↓↓↓

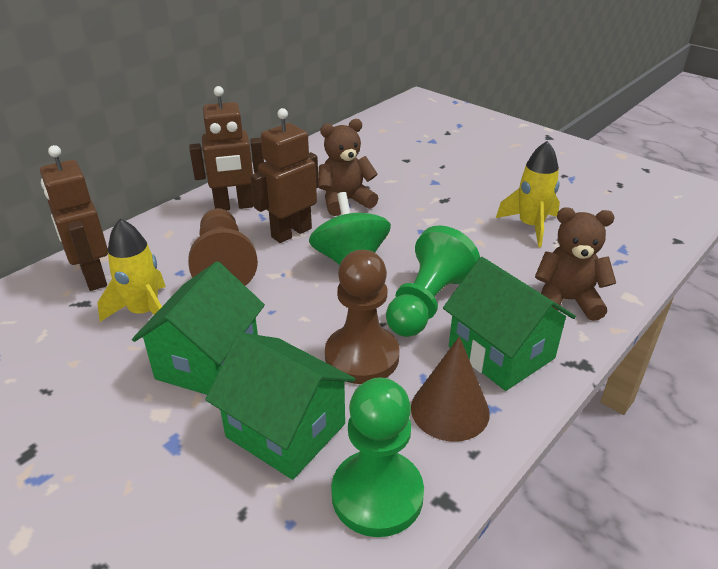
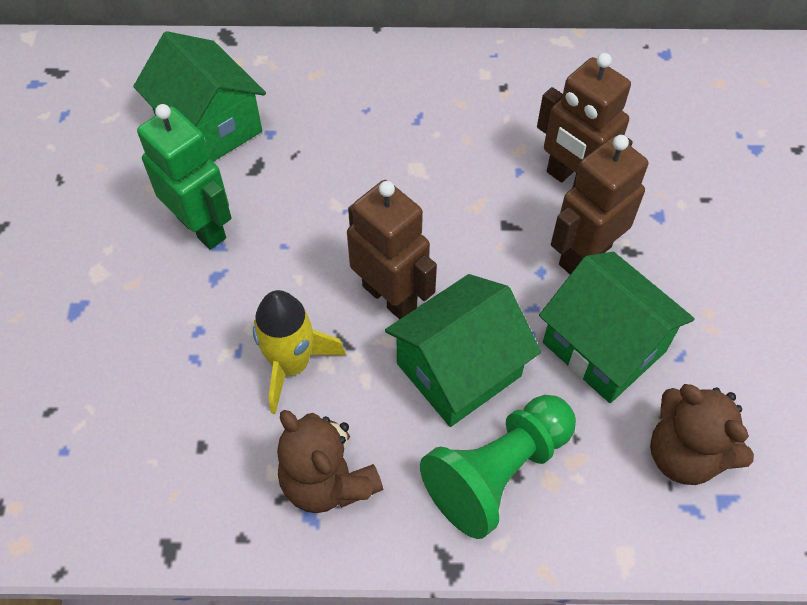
brown cone: [411,336,490,442] = 1 -> none = 0
brown pawn: [188,208,258,286] [325,250,400,384] = 2 -> none = 0
green pawn: [331,377,424,537] [386,225,480,337] = 2 -> [420,395,576,539] = 1
green robot: none = 0 -> [137,104,232,250] = 1
green spinning top: [309,192,391,265] = 1 -> none = 0
yellow rocket: [97,219,166,322] [496,141,560,247] = 2 -> [253,290,346,414] = 1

↑↑↑

▶ **TASK ITEM**: Reproduce every line in the records above that contains the word "pawn".

▶ **YOUR RESPONSE**:
brown pawn: [188,208,258,286] [325,250,400,384] = 2 -> none = 0
green pawn: [331,377,424,537] [386,225,480,337] = 2 -> [420,395,576,539] = 1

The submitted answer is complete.